* _Task brief_: Across the entries, count the lines that include "eraser" and report only that number.

* _Excerpted records_:
-=-=-=-=-
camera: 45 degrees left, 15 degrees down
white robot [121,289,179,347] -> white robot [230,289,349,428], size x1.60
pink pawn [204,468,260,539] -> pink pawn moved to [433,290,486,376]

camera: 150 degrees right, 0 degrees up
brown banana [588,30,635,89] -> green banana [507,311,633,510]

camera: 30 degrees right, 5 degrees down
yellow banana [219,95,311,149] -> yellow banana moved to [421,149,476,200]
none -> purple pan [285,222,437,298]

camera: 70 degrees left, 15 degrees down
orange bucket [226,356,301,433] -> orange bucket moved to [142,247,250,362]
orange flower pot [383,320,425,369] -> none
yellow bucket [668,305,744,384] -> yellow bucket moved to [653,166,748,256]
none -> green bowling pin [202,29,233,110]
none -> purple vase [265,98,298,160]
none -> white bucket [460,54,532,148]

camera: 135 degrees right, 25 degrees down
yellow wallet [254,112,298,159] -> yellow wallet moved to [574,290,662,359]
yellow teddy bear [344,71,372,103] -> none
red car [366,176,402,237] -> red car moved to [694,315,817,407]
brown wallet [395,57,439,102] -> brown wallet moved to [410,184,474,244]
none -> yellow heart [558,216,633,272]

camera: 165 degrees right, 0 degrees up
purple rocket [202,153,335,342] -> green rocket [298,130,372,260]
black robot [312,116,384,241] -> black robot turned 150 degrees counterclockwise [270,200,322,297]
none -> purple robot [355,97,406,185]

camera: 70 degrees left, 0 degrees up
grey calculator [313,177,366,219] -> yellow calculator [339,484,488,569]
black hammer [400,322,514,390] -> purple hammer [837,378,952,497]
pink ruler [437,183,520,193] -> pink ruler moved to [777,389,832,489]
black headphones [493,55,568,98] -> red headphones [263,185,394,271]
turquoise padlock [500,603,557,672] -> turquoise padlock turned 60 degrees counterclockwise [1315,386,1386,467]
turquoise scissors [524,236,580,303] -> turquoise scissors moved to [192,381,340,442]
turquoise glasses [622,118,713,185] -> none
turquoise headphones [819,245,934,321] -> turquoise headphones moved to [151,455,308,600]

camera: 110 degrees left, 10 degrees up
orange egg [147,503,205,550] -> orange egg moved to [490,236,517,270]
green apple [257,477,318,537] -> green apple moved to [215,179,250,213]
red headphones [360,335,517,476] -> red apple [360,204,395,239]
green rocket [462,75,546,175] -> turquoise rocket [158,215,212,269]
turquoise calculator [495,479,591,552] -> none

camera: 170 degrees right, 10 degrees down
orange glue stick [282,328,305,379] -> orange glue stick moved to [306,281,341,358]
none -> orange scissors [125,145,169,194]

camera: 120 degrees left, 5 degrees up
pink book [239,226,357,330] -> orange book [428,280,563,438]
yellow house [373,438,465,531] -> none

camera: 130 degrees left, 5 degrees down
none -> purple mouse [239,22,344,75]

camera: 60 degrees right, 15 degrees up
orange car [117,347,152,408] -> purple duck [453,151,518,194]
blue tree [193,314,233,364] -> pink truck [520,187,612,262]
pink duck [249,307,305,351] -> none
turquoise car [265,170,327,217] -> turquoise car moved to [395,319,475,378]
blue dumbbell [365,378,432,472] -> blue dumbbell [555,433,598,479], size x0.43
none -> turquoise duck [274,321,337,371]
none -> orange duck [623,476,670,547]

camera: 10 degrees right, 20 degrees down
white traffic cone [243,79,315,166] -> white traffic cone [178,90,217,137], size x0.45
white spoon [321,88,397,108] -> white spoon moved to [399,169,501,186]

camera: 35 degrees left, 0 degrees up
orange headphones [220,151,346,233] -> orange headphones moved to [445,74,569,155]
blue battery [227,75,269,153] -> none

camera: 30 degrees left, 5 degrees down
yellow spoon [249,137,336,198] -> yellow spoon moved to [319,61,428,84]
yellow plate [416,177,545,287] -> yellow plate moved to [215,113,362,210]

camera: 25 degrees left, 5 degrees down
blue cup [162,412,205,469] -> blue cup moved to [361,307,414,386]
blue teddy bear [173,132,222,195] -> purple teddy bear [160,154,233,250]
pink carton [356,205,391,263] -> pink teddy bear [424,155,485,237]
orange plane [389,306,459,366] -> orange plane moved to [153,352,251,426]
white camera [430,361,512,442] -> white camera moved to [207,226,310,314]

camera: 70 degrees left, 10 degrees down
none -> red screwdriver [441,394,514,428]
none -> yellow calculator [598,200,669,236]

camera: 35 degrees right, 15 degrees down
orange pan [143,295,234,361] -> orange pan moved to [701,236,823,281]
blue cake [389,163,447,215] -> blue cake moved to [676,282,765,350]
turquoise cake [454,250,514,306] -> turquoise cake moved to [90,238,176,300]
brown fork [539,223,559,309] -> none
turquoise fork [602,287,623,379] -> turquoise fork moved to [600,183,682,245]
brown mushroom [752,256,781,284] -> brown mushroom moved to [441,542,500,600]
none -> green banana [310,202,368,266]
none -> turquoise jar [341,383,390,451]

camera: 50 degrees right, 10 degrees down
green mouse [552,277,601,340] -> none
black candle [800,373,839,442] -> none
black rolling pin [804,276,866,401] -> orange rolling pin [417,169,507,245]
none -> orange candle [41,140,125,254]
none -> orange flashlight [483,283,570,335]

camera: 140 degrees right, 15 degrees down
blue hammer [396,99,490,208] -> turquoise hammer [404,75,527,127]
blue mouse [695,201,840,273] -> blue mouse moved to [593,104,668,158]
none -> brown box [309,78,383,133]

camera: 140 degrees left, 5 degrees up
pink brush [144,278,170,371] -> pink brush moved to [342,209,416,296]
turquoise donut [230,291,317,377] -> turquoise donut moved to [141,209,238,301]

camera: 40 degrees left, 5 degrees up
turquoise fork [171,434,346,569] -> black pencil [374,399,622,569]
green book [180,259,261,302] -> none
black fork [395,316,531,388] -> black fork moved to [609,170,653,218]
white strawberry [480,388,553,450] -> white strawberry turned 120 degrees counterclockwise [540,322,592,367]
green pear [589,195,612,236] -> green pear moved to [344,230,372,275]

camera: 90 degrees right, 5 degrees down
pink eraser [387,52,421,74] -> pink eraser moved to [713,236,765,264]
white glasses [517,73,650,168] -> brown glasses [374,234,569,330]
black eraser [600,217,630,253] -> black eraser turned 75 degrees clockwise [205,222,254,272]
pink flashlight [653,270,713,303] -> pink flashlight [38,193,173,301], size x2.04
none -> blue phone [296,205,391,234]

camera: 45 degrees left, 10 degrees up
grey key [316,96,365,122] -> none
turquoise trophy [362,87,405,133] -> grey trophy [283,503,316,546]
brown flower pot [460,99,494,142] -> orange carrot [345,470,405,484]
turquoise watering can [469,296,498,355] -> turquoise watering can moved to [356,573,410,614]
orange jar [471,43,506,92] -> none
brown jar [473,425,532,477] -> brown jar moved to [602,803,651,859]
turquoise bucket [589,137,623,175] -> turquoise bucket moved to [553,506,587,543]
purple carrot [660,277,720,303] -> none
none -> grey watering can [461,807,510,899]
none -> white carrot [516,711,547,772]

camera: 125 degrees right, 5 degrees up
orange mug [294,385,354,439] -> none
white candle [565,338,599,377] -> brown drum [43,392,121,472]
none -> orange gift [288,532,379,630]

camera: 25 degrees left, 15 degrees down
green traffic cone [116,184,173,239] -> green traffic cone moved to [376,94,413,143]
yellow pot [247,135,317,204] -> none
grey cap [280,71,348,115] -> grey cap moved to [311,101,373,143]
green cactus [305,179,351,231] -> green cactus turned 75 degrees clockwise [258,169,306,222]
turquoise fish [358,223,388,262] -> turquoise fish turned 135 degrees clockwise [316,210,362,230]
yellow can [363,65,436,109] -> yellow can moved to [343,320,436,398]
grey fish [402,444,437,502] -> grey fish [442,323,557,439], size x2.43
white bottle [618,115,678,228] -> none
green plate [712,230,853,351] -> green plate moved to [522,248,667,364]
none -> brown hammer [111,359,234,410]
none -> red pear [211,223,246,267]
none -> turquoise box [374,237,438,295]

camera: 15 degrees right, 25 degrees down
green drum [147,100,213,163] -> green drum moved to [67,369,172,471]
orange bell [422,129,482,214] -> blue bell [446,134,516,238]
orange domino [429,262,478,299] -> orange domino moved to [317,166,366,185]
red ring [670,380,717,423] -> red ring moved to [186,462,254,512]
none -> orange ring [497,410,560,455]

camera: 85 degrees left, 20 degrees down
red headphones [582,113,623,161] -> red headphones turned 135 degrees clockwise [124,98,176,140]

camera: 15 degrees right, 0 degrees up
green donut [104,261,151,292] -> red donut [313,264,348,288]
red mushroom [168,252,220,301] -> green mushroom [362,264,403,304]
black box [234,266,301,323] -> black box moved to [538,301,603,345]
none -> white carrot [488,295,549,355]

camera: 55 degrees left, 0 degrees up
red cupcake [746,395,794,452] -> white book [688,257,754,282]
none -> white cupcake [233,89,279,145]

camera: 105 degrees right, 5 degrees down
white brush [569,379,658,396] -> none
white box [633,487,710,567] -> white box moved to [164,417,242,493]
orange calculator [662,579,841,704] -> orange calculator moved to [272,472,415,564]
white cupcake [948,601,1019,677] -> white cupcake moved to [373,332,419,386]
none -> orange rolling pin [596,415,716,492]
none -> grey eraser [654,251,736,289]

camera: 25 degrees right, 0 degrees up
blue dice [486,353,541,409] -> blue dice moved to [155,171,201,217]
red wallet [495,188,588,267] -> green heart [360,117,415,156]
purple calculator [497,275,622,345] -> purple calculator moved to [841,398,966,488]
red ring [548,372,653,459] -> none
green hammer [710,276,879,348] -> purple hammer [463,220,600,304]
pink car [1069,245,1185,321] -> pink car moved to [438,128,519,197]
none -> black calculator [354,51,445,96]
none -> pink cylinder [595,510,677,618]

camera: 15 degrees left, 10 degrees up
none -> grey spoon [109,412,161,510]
-=-=-=-=-
* _Output below_: 3